Problem description → The answer must reproduce exactly the lines from the one with "black scissors: 1 -> 0" through the end of the material, and it must contain no pictures.

Record excerpts →
■ ■ ■ ■

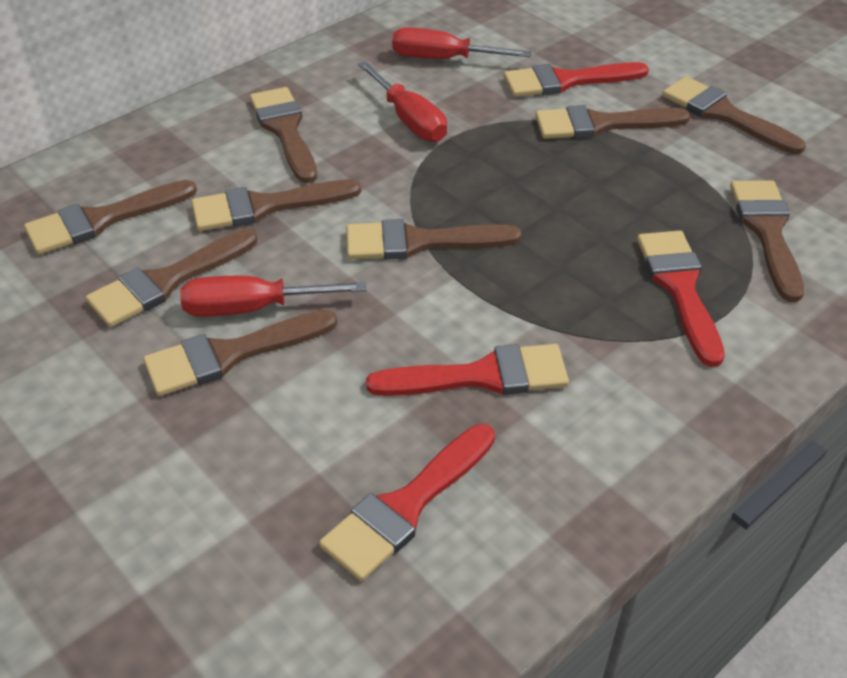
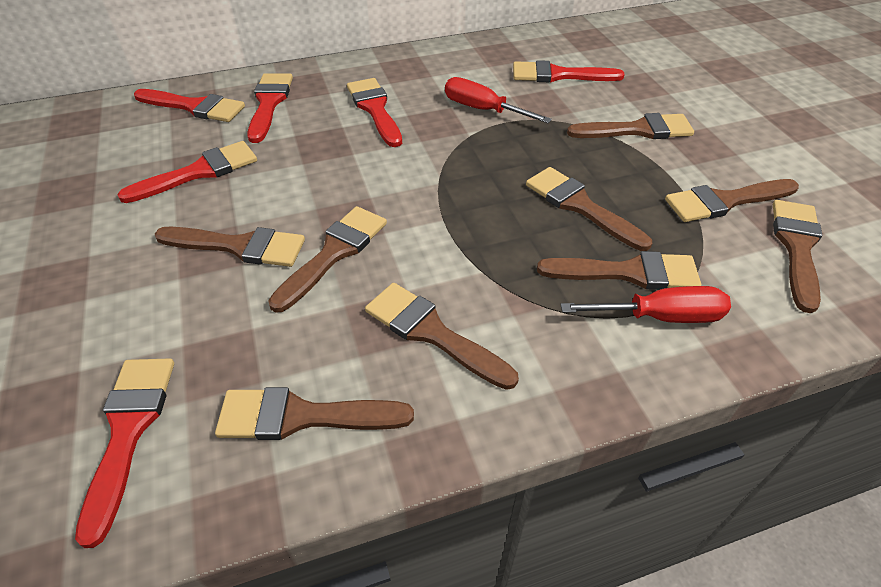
red brush: 4 -> 6
red screwdriver: 3 -> 2

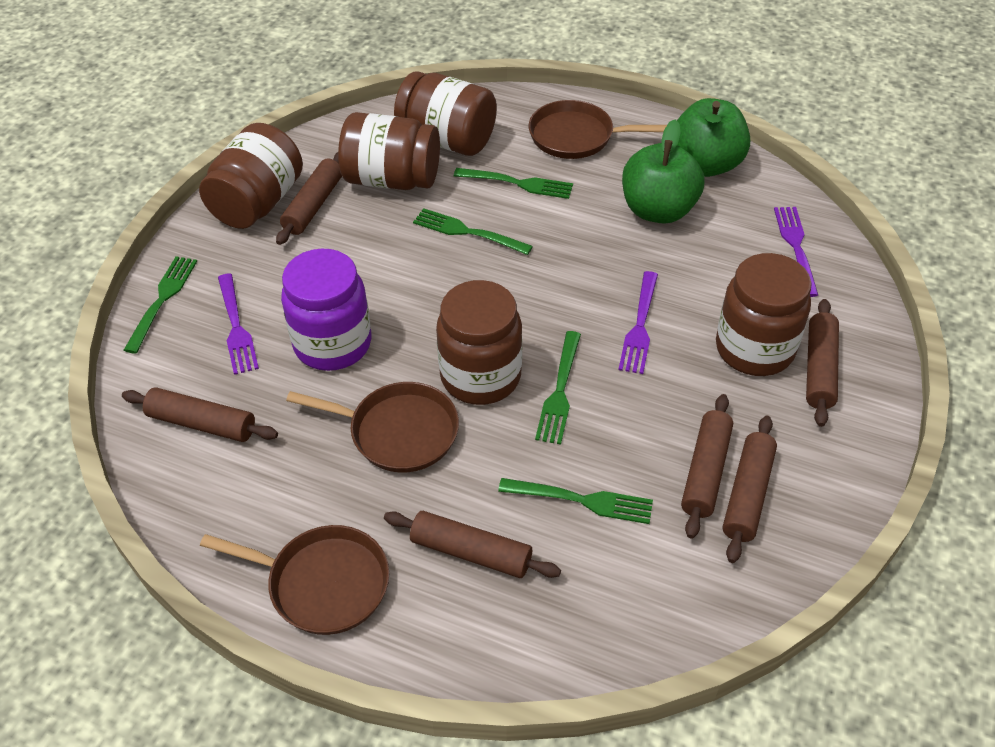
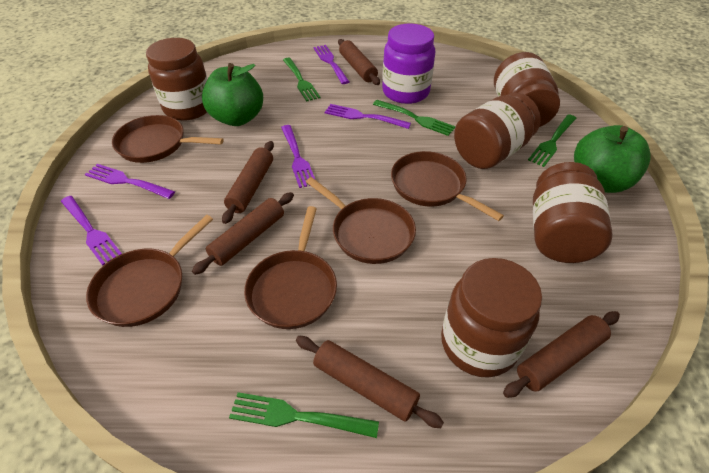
brown pan: 3 -> 5
brown rolling pin: 6 -> 5
green fork: 5 -> 4
purple fork: 3 -> 5

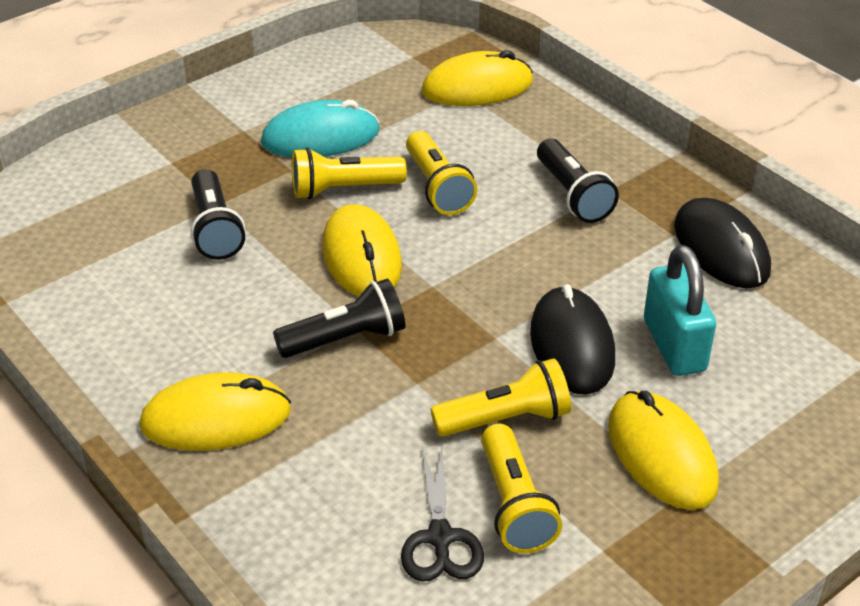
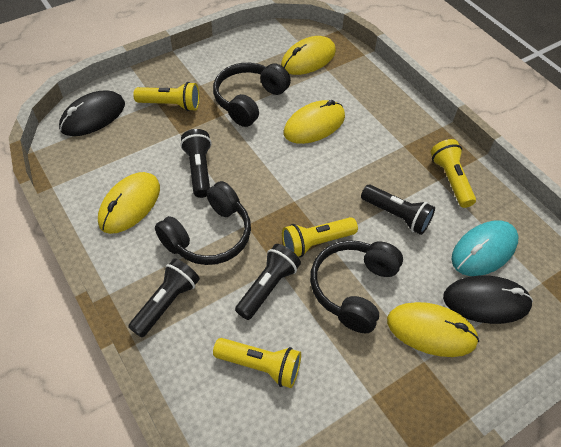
black flashlight: 3 -> 4
black headphones: 0 -> 3
black scissors: 1 -> 0
turquoise padlock: 1 -> 0

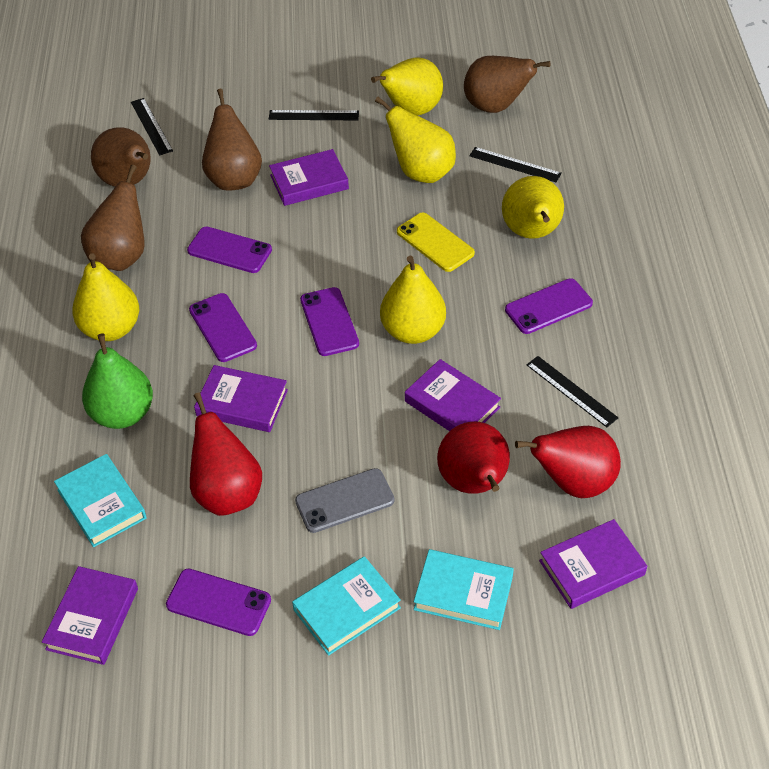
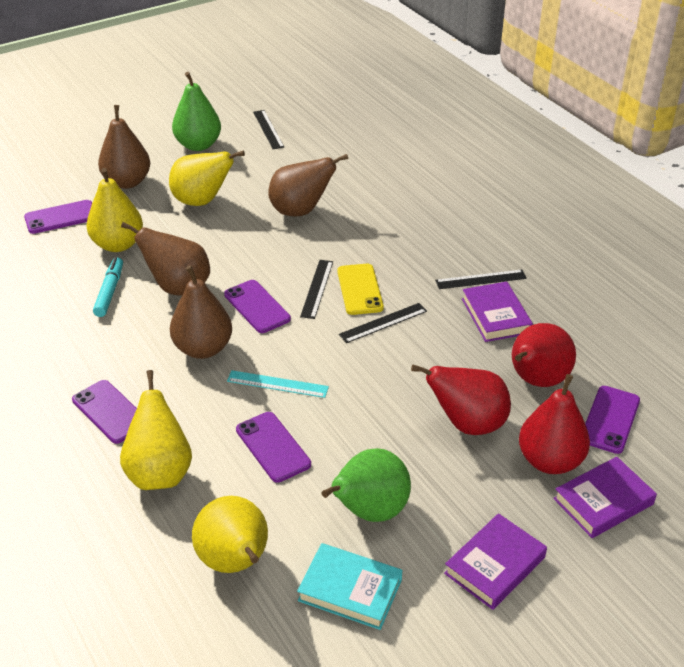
green pear: 1 -> 2
grey phone: 1 -> 0
purple book: 5 -> 3
turquoise book: 3 -> 1
turquoise marker: 0 -> 1
turquoise ruler: 0 -> 1
yellow pear: 5 -> 4

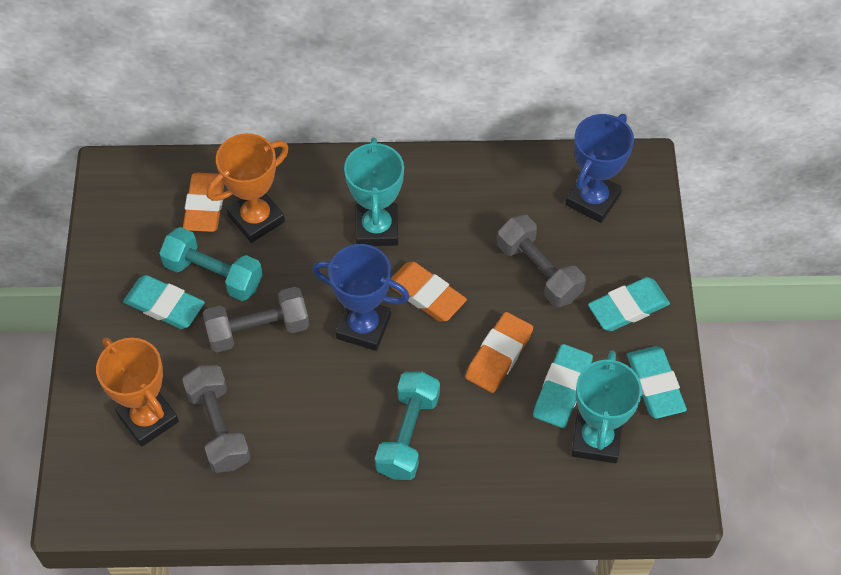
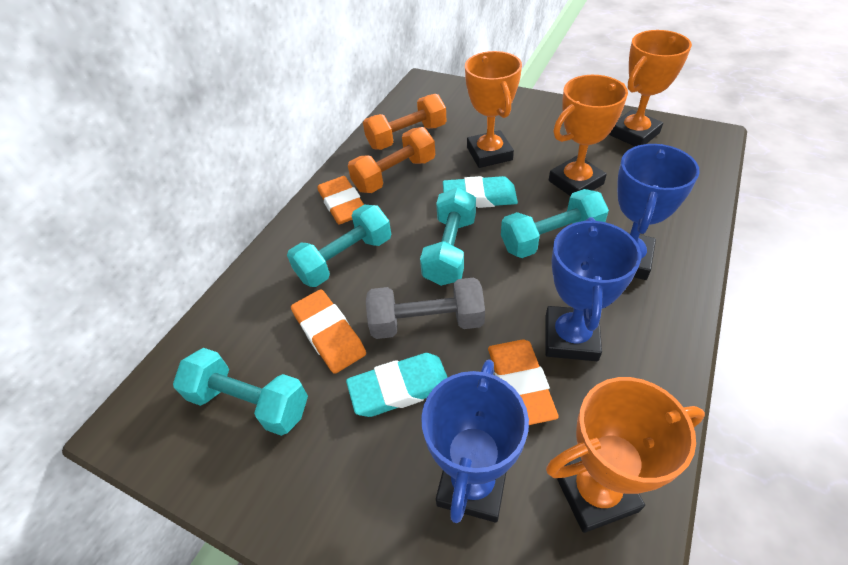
blue trophy: 2 -> 3
grey dumbbell: 3 -> 1
orange dumbbell: 0 -> 2
orange trophy: 2 -> 4
turquoise dumbbell: 2 -> 4
turquoise eraser: 4 -> 2
turquoise trophy: 2 -> 0

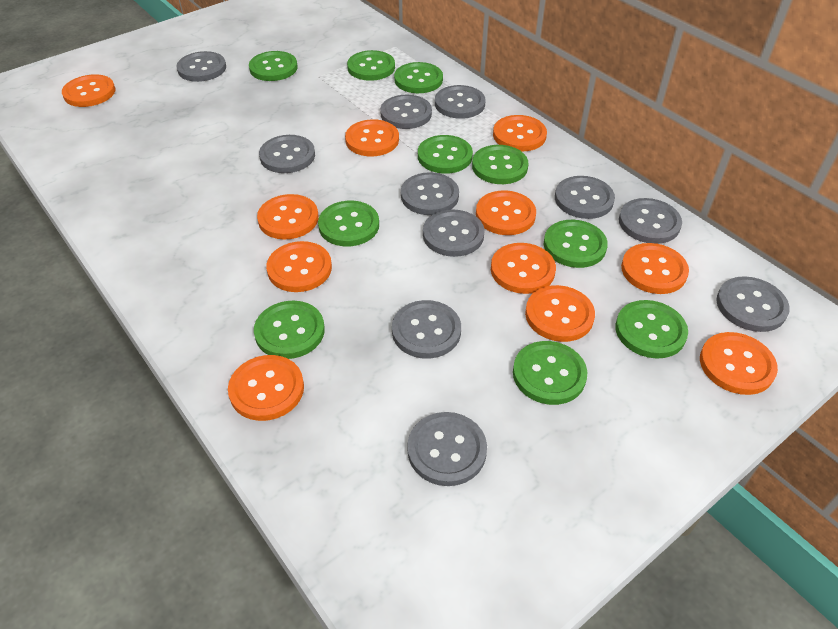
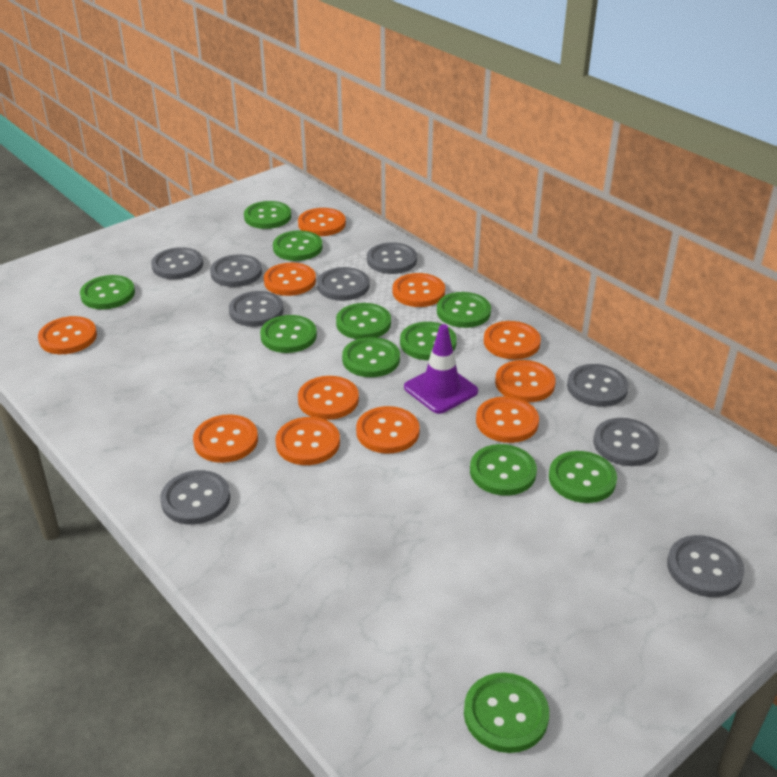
green button: 10 -> 11
grey button: 11 -> 9
purple traffic cone: 0 -> 1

■ ■ ■ ■

Answer for the task →
black scissors: 1 -> 0
turquoise padlock: 1 -> 0

green pear: 1 -> 2
grey phone: 1 -> 0
purple book: 5 -> 3
turquoise book: 3 -> 1
turquoise marker: 0 -> 1
turquoise ruler: 0 -> 1
yellow pear: 5 -> 4

blue trophy: 2 -> 3
grey dumbbell: 3 -> 1
orange dumbbell: 0 -> 2
orange trophy: 2 -> 4
turquoise dumbbell: 2 -> 4
turquoise eraser: 4 -> 2
turquoise trophy: 2 -> 0

green button: 10 -> 11
grey button: 11 -> 9
purple traffic cone: 0 -> 1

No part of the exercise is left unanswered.